▶ **REQUIRED WORK**:
Set down exactly the lines in the records below that run from the line with "(471, 310) = (711, 226): orange" to the line with "(146, 302) = (94, 184): purple", inclusive, and nothing more.

____________________

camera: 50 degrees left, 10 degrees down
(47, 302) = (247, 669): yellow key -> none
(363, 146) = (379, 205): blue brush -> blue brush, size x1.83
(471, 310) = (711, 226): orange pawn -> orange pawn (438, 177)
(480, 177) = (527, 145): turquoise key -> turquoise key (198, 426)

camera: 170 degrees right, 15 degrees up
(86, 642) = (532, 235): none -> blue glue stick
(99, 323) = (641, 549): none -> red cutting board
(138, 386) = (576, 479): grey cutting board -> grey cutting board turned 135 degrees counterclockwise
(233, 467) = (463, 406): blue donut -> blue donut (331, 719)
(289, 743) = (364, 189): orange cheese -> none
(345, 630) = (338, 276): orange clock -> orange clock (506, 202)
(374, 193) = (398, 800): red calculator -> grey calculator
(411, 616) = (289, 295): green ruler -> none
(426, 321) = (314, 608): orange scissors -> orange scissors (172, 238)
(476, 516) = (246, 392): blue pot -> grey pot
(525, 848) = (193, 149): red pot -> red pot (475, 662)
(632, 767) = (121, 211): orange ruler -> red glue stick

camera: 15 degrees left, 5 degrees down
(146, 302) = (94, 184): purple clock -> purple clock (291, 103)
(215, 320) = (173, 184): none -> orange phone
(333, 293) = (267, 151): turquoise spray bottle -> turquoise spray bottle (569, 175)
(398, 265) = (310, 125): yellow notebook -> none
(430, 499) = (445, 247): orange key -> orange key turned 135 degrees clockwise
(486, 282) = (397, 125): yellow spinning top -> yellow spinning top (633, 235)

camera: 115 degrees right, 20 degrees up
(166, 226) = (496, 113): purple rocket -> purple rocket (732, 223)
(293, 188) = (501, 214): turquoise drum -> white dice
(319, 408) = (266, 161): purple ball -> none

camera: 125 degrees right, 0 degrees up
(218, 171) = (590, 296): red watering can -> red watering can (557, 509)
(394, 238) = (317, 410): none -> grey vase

____________________

▶ **ANSWER BOX**:
(471, 310) = (711, 226): orange pawn -> orange pawn (438, 177)
(480, 177) = (527, 145): turquoise key -> turquoise key (198, 426)

camera: 170 degrees right, 15 degrees up
(86, 642) = (532, 235): none -> blue glue stick
(99, 323) = (641, 549): none -> red cutting board
(138, 386) = (576, 479): grey cutting board -> grey cutting board turned 135 degrees counterclockwise
(233, 467) = (463, 406): blue donut -> blue donut (331, 719)
(289, 743) = (364, 189): orange cheese -> none
(345, 630) = (338, 276): orange clock -> orange clock (506, 202)
(374, 193) = (398, 800): red calculator -> grey calculator
(411, 616) = (289, 295): green ruler -> none
(426, 321) = (314, 608): orange scissors -> orange scissors (172, 238)
(476, 516) = (246, 392): blue pot -> grey pot
(525, 848) = (193, 149): red pot -> red pot (475, 662)
(632, 767) = (121, 211): orange ruler -> red glue stick

camera: 15 degrees left, 5 degrees down
(146, 302) = (94, 184): purple clock -> purple clock (291, 103)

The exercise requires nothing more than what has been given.